Entries shown Start Marker

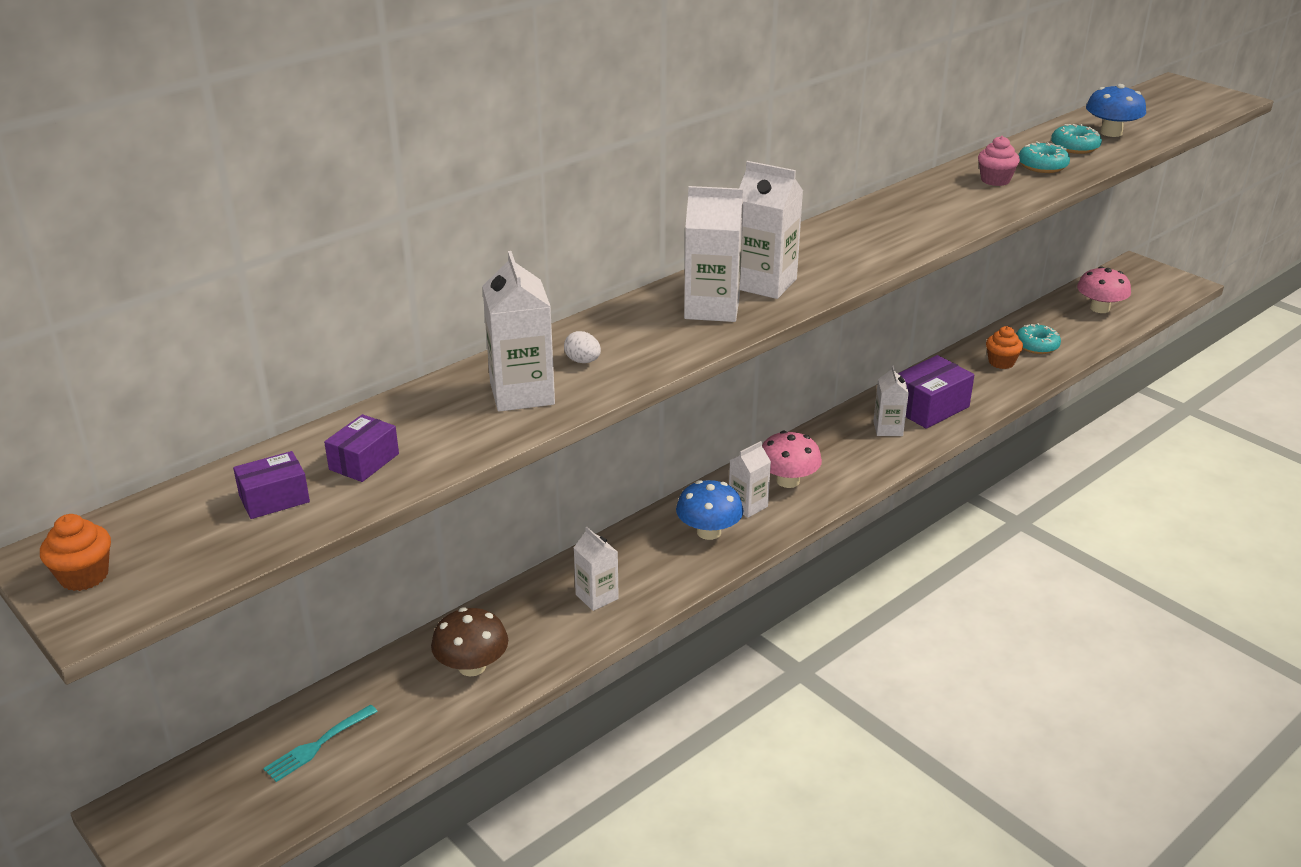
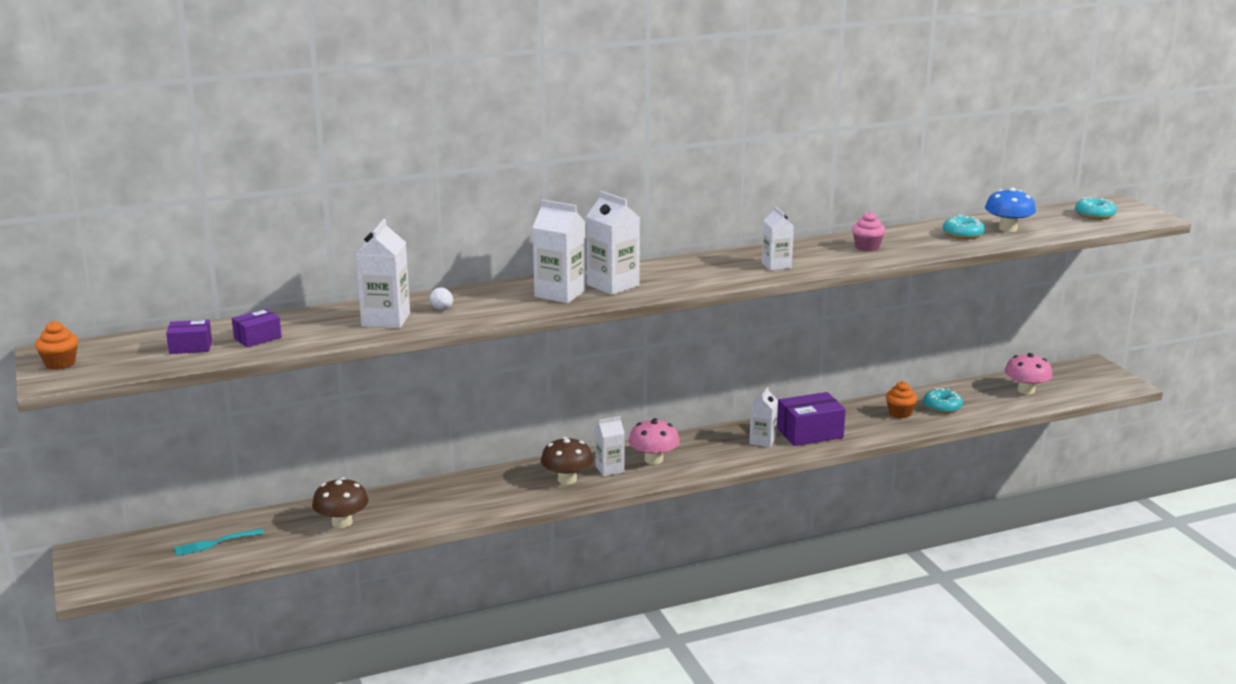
camera: 20 degrees right, 10 degrees down
white carton [574,527,619,611] -> white carton moved to [762,206,794,271]
blue mushroom [676,480,743,540] -> brown mushroom [541,437,593,484]
turquoise donut [1018,142,1070,173] -> turquoise donut moved to [1075,197,1116,220]

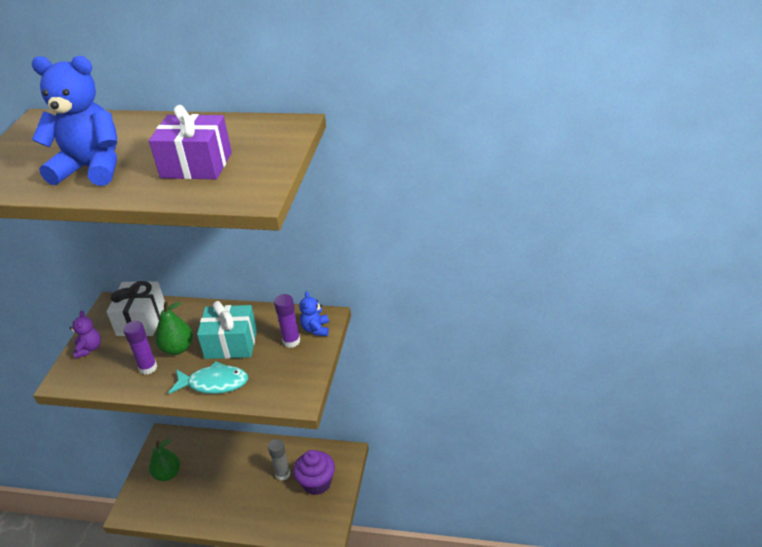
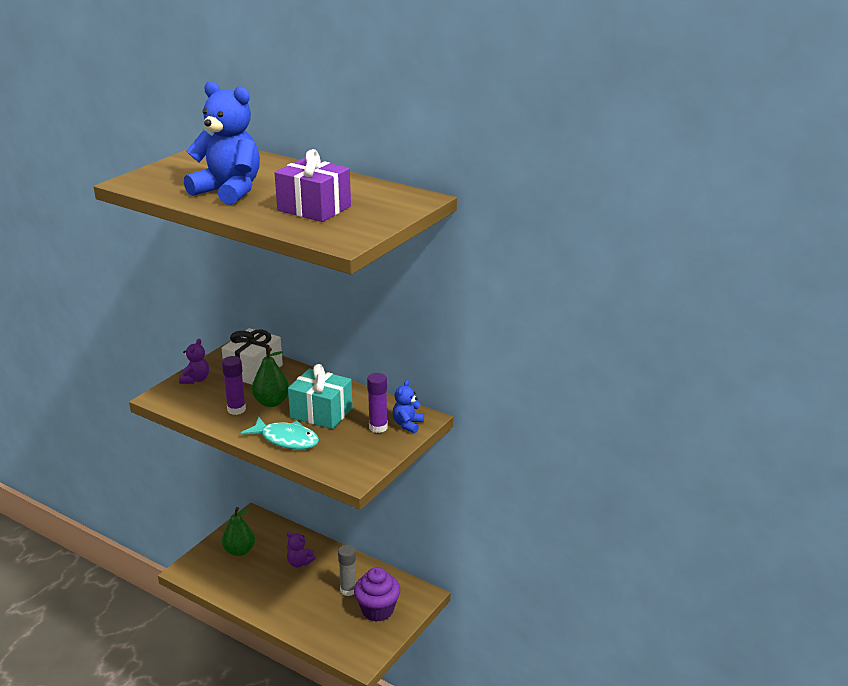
camera: 20 degrees right, 10 degrees down
none -> purple teddy bear [287,532,316,568]

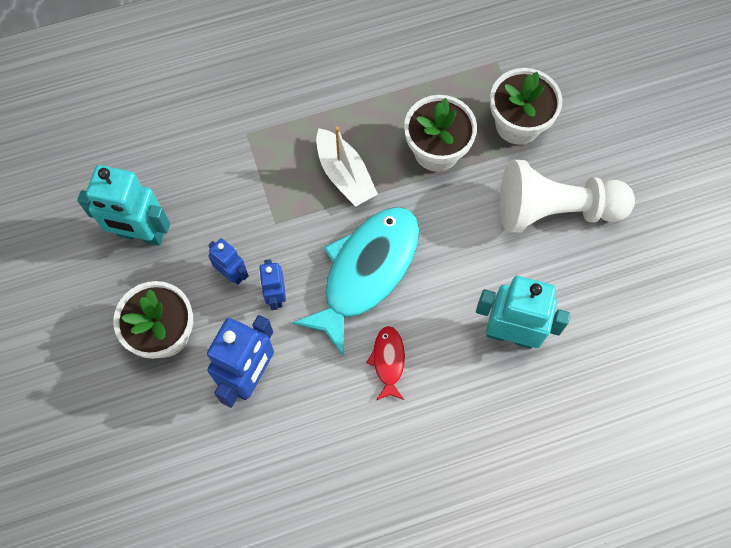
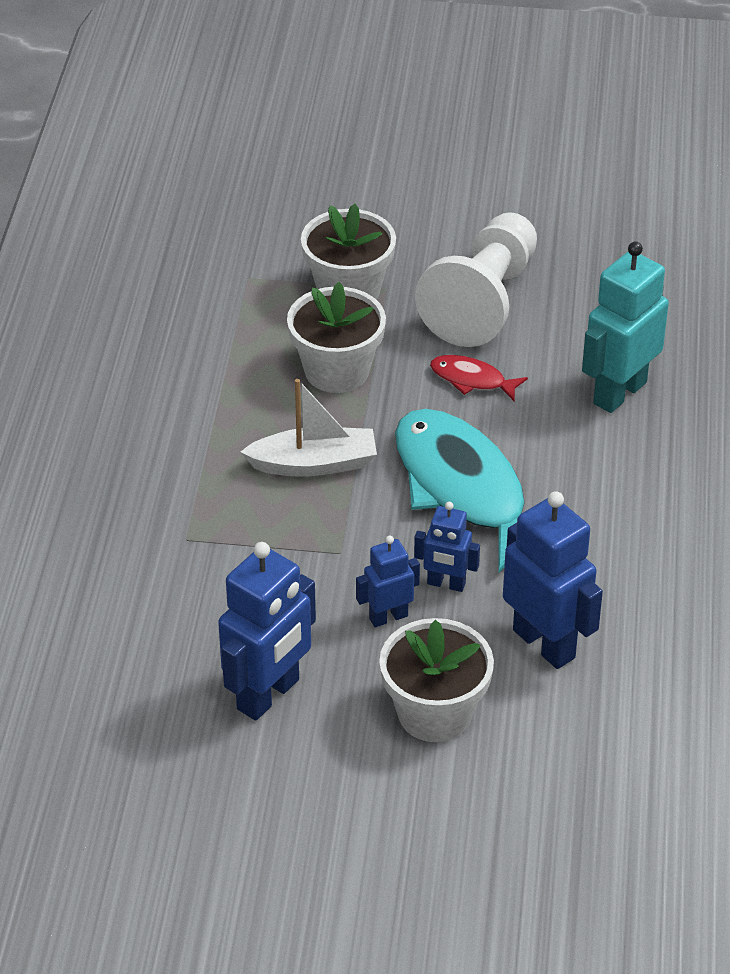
camera: 65 degrees left, 25 degrees down
turquoise robot [77,165,170,246] -> blue robot [218,542,316,721]
red fish [367,326,405,400] -> red fish moved to [430,355,528,401]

Entries shown End Marker

# Problem to work on:
Starting with the line that contains "turquoise robot [77,165,170,246]", copy each line through the end of the data exactly, and leave out all earlier lines.

# Exercise answer:
turquoise robot [77,165,170,246] -> blue robot [218,542,316,721]
red fish [367,326,405,400] -> red fish moved to [430,355,528,401]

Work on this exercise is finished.